### Task prompt
Your answer should be every line from the records that contains "black".

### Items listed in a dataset
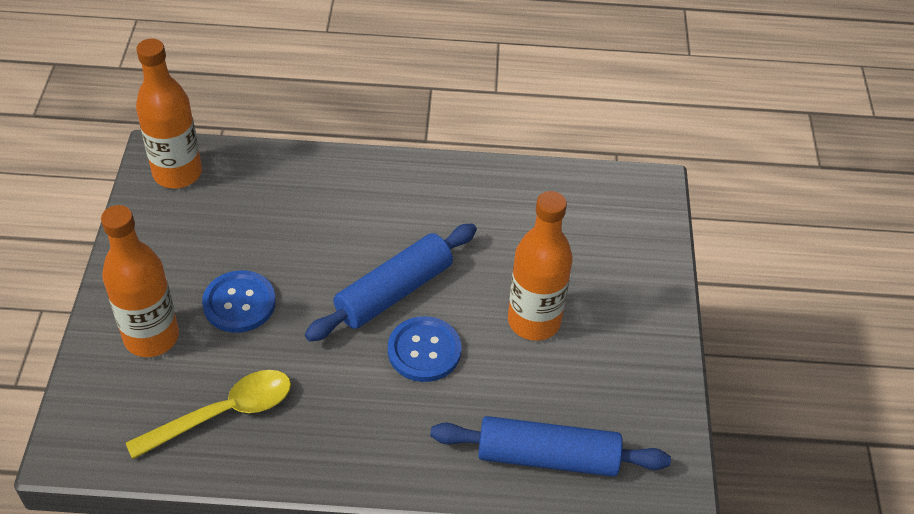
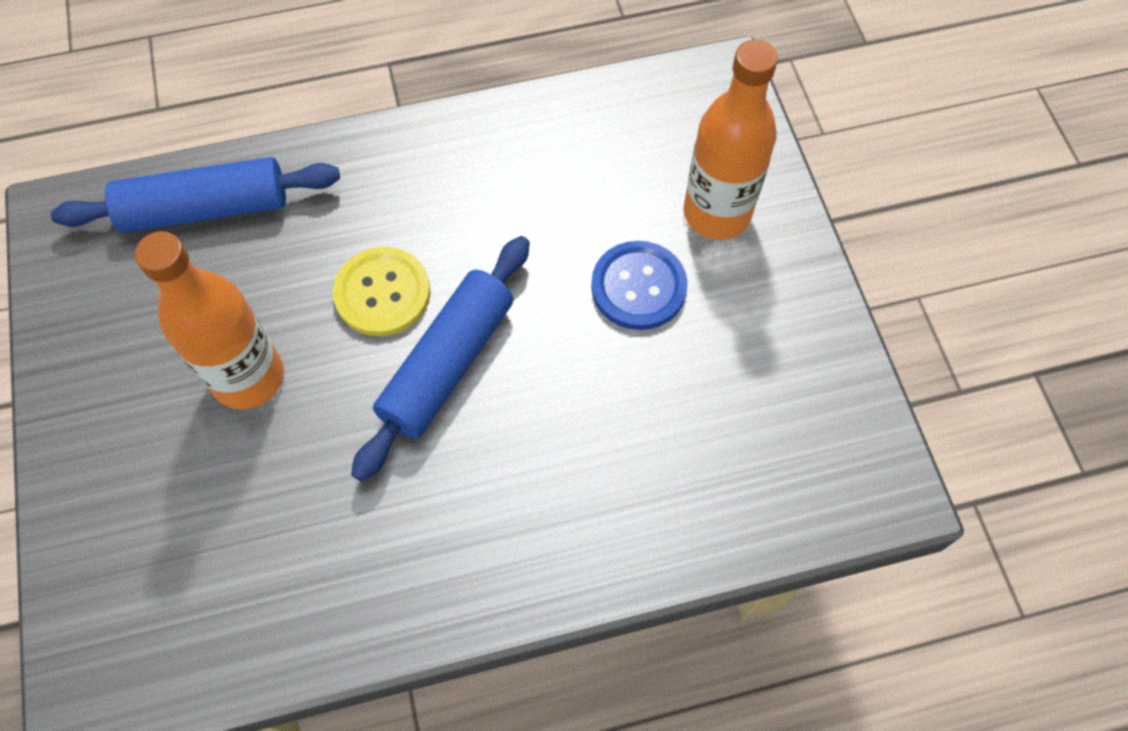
camera: 165 degrees right, 15 degrees up
yellow spoon [126,370,291,459] -> none
orange bottle [136,39,202,188] -> none
blue button [388,316,462,382] -> yellow button [333,247,431,336]

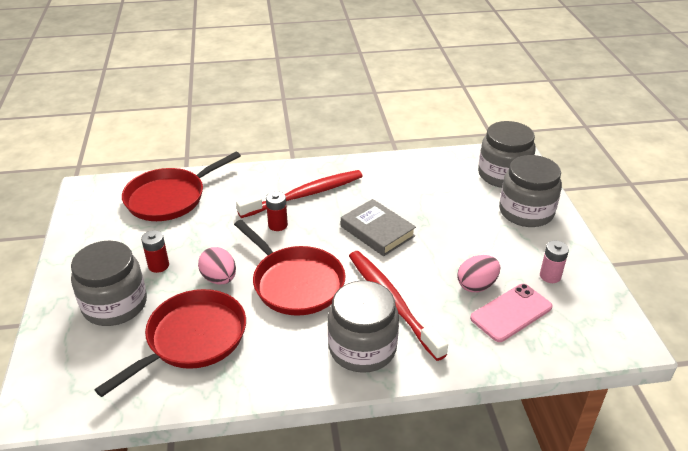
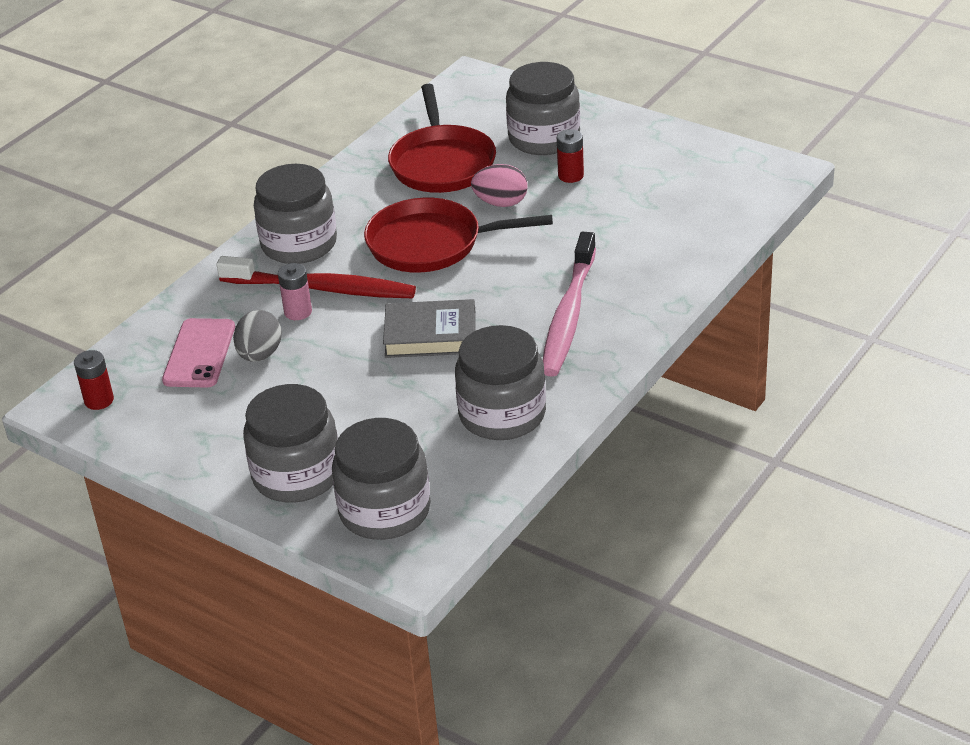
camera: 135 degrees right, 0 degrees up
red pan [122,152,241,221] -> none
red toothbrush [236,170,363,218] -> pink toothbrush [543,232,596,377]
red battery [266,191,288,231] -> red battery moved to [74,350,114,410]
pink egg [457,255,500,292] -> grey egg [233,310,282,362]
pink battery [540,241,569,283] -> pink battery moved to [278,263,312,320]
none -> grey jar [455,325,546,440]

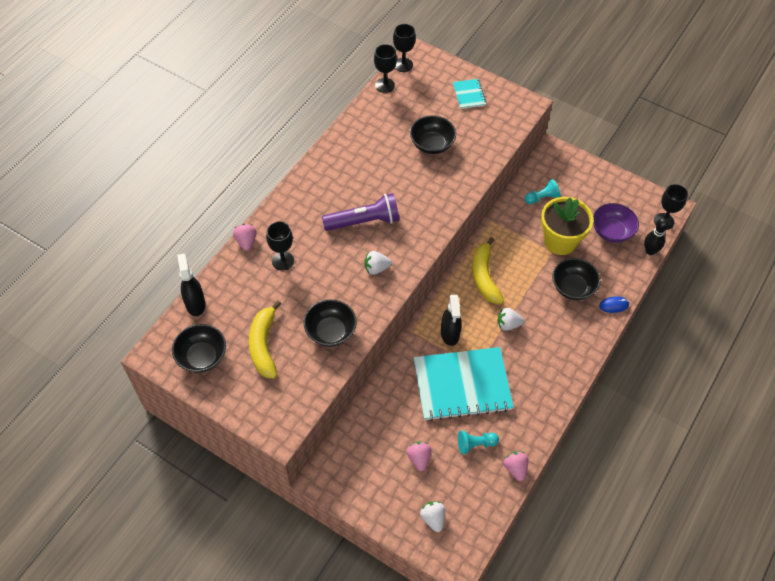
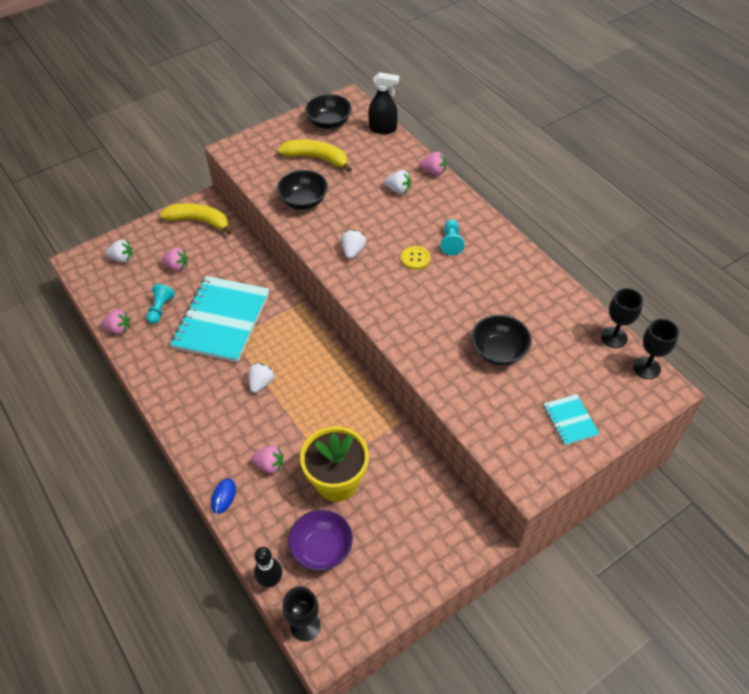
camera: 115 degrees right, 5 degrees down
black goblet [266,222,294,271] -> white strawberry [384,170,411,194]
purple flashlight [322,193,399,231] -> yellow button [401,246,430,270]
black spray bottle [441,295,462,346] -> none
turquoise notebook [453,79,487,109] -> turquoise notebook turned 60 degrees clockwise [544,394,600,445]
yellow banana [472,237,504,304] -> yellow banana moved to [160,203,232,235]
turquoise pawn [525,179,560,204] -> turquoise pawn moved to [441,219,464,255]
black bowl [552,258,600,300] -> pink strawberry [251,445,283,474]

### Problem solution
black goblet [266,222,294,271] -> white strawberry [384,170,411,194]
black spray bottle [441,295,462,346] -> none
black bowl [552,258,600,300] -> pink strawberry [251,445,283,474]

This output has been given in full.